>>>

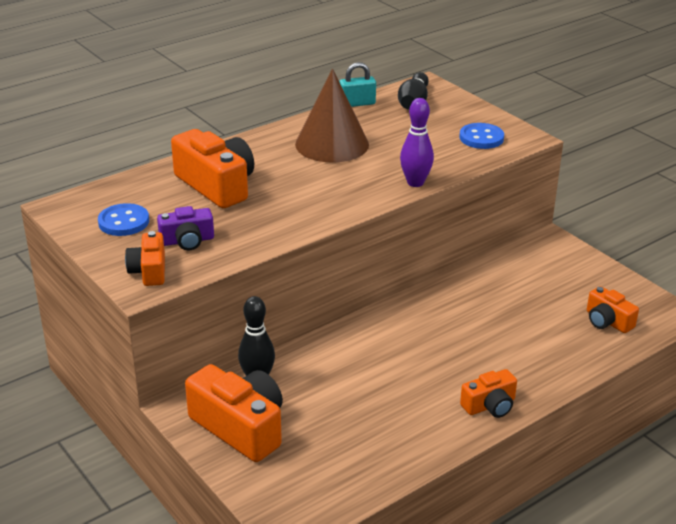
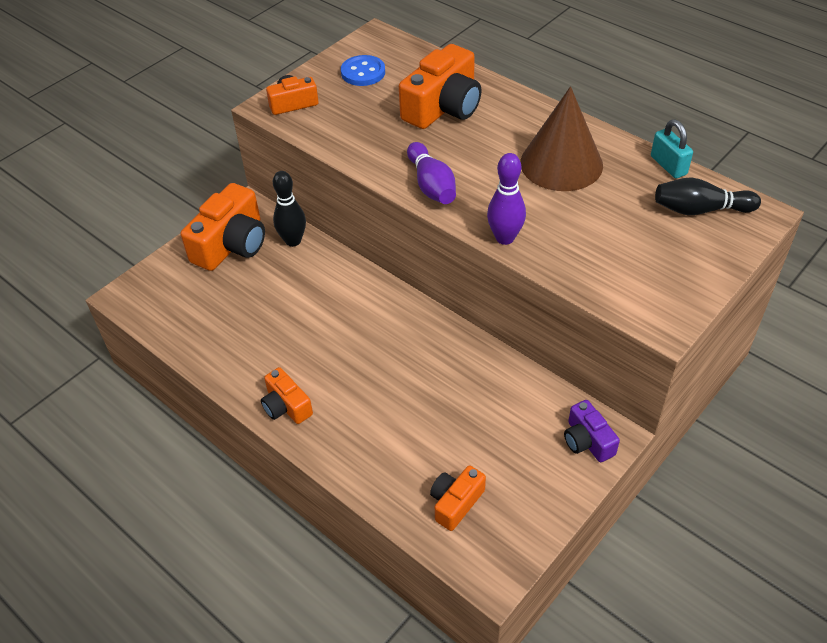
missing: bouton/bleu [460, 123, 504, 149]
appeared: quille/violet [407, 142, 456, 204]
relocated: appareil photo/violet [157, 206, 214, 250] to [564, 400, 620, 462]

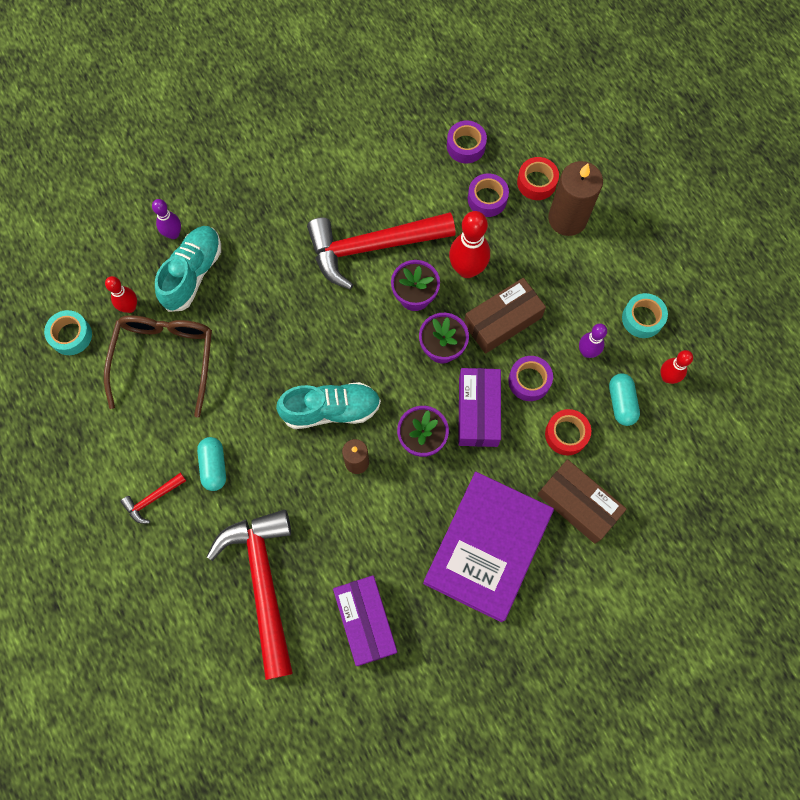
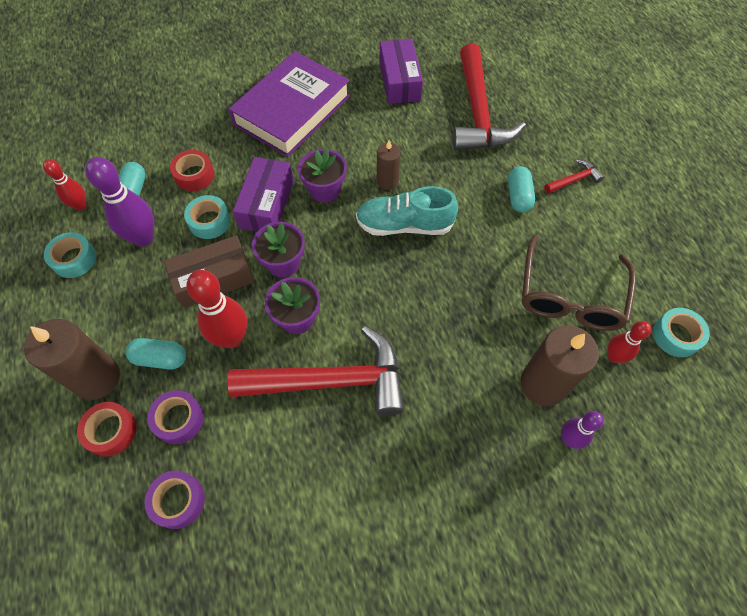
missing: boîte/marron [537, 459, 627, 544]
appeared: gélule/turquoise [126, 338, 186, 370]
exchanged: chaussure/turquoise [155, 226, 221, 312] to bougie/marron [520, 326, 599, 406]
colour: ruban adhésif/violet [508, 356, 553, 401] to ruban adhésif/turquoise [184, 195, 230, 239]
size: quille/violet [579, 323, 607, 358] = [85, 157, 154, 246] x1.68

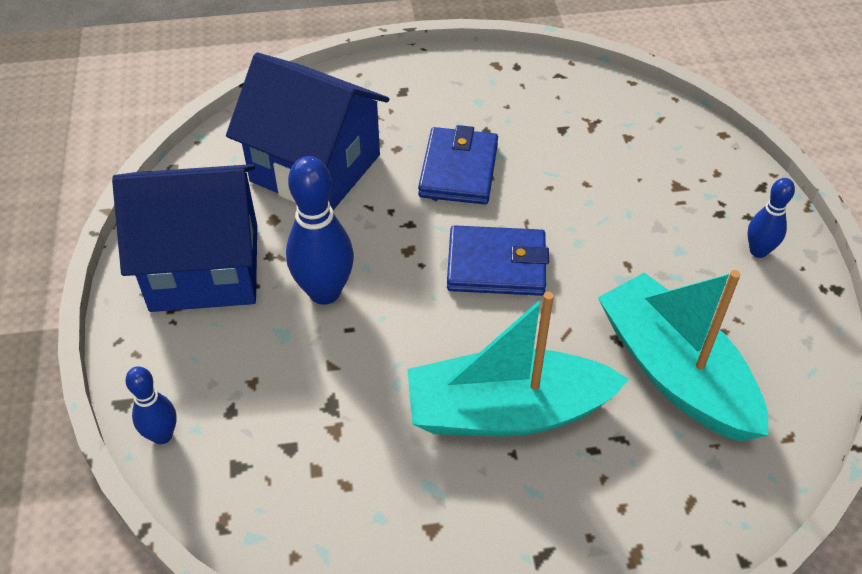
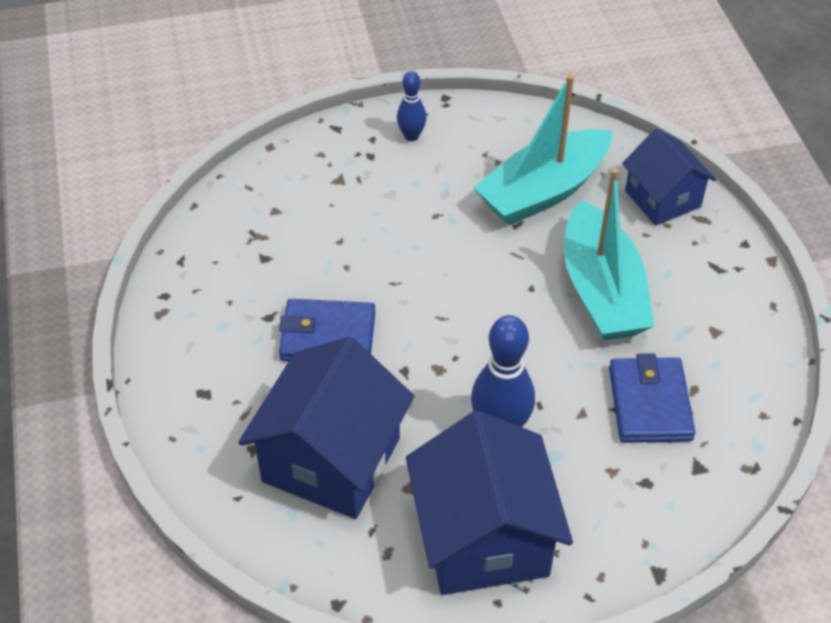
missing: quille/bleu [125, 366, 177, 444]
appeared: maison/bleu [622, 129, 716, 226]
relocated: portefeuille/bleu [447, 225, 549, 296] to [609, 353, 695, 443]

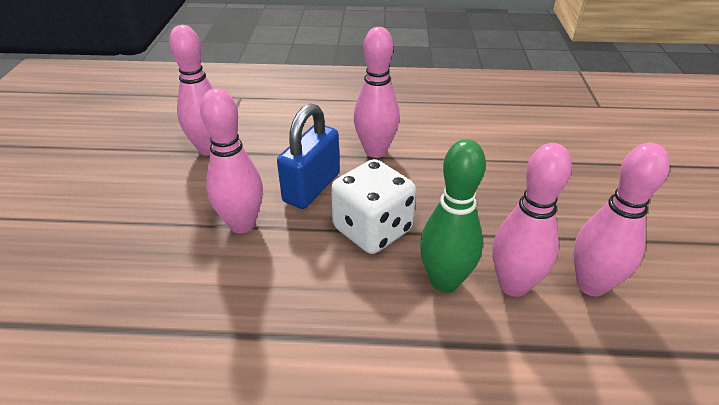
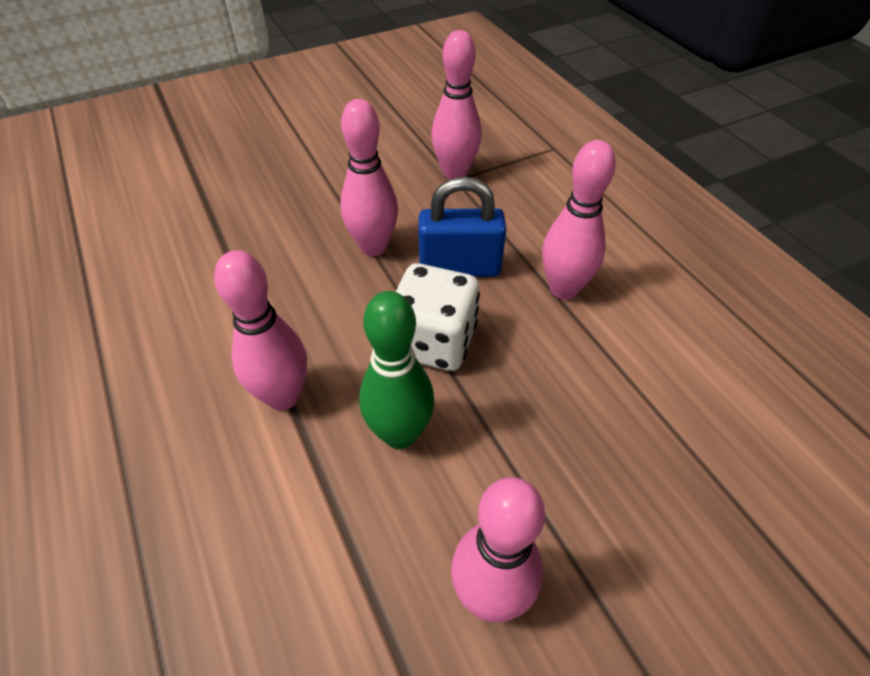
relocated: quille/rose [492, 143, 572, 297] to [214, 250, 307, 410]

<<<

_WORK TO BE COMPLETED_:
Drop every picture from the data, then output all the rest exactly.

_EXERCISE SOLUTION_:
missing: bouton/bleu [460, 123, 504, 149]
appeared: quille/violet [407, 142, 456, 204]
relocated: appareil photo/violet [157, 206, 214, 250] to [564, 400, 620, 462]

missing: boîte/marron [537, 459, 627, 544]
appeared: gélule/turquoise [126, 338, 186, 370]
exchanged: chaussure/turquoise [155, 226, 221, 312] to bougie/marron [520, 326, 599, 406]
colour: ruban adhésif/violet [508, 356, 553, 401] to ruban adhésif/turquoise [184, 195, 230, 239]
size: quille/violet [579, 323, 607, 358] = [85, 157, 154, 246] x1.68

missing: quille/bleu [125, 366, 177, 444]
appeared: maison/bleu [622, 129, 716, 226]
relocated: portefeuille/bleu [447, 225, 549, 296] to [609, 353, 695, 443]

relocated: quille/rose [492, 143, 572, 297] to [214, 250, 307, 410]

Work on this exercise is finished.